Object correspondence data

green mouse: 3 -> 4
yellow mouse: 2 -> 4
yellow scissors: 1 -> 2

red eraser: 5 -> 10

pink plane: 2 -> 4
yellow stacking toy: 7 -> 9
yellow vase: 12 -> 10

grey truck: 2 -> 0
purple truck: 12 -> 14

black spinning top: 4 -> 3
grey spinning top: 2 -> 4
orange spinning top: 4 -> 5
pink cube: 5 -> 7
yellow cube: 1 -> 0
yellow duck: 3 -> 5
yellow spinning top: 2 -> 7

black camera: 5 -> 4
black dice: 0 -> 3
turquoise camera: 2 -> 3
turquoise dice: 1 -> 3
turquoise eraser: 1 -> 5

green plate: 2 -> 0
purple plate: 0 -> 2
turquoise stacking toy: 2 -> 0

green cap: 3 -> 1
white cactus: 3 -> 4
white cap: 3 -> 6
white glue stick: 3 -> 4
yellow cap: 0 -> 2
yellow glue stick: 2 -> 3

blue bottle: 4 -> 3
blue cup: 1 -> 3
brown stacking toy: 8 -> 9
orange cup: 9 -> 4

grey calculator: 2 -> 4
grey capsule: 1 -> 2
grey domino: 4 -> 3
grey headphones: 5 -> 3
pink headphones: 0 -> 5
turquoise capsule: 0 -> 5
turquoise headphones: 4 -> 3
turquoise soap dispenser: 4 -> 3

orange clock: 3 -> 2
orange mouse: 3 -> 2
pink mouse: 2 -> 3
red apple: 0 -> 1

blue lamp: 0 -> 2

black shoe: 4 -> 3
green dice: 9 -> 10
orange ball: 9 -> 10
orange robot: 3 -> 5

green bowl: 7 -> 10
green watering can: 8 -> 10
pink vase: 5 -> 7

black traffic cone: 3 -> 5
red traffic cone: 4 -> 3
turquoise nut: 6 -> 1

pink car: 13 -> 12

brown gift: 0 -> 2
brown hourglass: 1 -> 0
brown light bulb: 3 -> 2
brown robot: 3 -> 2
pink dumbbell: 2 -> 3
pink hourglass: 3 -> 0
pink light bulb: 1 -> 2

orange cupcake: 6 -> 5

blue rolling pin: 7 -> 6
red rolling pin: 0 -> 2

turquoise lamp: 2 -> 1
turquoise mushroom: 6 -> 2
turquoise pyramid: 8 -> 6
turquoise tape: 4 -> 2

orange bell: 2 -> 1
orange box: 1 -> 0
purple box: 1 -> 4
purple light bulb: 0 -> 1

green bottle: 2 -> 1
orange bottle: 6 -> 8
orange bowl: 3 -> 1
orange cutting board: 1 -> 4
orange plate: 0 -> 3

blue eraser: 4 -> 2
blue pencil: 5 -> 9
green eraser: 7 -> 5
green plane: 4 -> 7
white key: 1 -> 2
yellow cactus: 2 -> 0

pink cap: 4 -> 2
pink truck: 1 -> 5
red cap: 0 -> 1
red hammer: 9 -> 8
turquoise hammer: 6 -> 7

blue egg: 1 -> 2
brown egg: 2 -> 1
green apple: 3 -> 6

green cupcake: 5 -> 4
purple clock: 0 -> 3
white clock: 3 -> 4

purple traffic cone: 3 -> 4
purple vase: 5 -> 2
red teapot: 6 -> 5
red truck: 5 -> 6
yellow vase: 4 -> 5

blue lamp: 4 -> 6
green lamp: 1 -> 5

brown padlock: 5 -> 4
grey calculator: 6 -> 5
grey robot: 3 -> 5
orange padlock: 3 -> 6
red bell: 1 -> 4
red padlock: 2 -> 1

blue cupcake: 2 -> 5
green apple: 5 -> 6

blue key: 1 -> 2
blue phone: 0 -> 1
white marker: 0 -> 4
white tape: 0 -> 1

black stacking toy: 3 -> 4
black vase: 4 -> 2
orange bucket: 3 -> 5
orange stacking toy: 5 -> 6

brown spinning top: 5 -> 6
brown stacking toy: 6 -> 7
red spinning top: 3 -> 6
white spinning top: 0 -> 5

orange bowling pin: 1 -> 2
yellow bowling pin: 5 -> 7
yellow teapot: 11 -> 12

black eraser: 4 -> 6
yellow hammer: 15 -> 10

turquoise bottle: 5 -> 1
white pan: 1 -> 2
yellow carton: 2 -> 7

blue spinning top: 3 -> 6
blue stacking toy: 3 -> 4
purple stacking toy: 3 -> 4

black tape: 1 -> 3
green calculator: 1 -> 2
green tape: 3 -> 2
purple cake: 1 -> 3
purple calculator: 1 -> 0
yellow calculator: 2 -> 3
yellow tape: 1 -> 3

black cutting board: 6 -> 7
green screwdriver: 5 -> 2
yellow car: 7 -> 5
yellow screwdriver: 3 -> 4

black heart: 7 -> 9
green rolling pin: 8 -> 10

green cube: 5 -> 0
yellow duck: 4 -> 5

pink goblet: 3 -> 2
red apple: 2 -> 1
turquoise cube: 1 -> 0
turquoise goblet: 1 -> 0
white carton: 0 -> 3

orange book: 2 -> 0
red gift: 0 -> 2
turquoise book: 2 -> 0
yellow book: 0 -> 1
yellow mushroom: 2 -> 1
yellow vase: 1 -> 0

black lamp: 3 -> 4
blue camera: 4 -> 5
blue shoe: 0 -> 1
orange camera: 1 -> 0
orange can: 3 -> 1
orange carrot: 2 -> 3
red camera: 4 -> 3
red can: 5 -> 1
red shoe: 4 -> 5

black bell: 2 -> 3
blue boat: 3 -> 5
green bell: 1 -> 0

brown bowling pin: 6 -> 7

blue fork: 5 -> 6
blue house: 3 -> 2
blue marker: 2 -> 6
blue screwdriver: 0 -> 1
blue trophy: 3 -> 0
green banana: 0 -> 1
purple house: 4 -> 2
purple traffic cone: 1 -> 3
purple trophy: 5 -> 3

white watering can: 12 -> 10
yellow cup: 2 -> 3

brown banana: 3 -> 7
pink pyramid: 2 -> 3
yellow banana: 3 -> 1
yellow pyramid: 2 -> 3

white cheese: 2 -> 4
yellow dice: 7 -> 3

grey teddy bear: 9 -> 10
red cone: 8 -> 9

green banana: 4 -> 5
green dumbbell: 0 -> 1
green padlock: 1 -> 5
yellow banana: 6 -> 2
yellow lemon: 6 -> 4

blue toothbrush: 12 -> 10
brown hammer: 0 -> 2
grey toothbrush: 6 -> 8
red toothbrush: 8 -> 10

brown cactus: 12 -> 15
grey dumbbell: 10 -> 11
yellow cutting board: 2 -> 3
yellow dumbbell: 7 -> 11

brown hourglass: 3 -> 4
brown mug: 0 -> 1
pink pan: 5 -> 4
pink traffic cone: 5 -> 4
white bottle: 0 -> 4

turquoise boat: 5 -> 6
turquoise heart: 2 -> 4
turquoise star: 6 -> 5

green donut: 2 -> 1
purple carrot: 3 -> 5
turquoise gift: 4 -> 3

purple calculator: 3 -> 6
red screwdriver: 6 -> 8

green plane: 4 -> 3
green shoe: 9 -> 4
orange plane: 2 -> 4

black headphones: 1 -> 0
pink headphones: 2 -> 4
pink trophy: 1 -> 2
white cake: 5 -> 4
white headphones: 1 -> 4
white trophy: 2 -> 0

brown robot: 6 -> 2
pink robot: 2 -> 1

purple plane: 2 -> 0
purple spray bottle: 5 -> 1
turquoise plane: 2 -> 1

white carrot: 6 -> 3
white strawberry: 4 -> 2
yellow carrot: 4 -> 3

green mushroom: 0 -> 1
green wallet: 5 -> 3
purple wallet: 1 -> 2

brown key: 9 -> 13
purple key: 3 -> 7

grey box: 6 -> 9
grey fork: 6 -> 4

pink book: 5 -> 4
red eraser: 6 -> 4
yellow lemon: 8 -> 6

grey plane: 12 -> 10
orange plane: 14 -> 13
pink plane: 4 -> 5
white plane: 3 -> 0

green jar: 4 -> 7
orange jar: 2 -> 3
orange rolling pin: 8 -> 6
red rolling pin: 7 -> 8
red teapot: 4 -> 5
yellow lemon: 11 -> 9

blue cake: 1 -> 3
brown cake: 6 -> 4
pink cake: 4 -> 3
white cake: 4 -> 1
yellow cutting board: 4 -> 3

[TASK DETAILS]
Write out the records exactly, starting at the first line and stopping after the line that contains "white cactus: 3 -> 4".

[EXERCISE OUTPUT]
green mouse: 3 -> 4
yellow mouse: 2 -> 4
yellow scissors: 1 -> 2

red eraser: 5 -> 10

pink plane: 2 -> 4
yellow stacking toy: 7 -> 9
yellow vase: 12 -> 10

grey truck: 2 -> 0
purple truck: 12 -> 14

black spinning top: 4 -> 3
grey spinning top: 2 -> 4
orange spinning top: 4 -> 5
pink cube: 5 -> 7
yellow cube: 1 -> 0
yellow duck: 3 -> 5
yellow spinning top: 2 -> 7

black camera: 5 -> 4
black dice: 0 -> 3
turquoise camera: 2 -> 3
turquoise dice: 1 -> 3
turquoise eraser: 1 -> 5

green plate: 2 -> 0
purple plate: 0 -> 2
turquoise stacking toy: 2 -> 0

green cap: 3 -> 1
white cactus: 3 -> 4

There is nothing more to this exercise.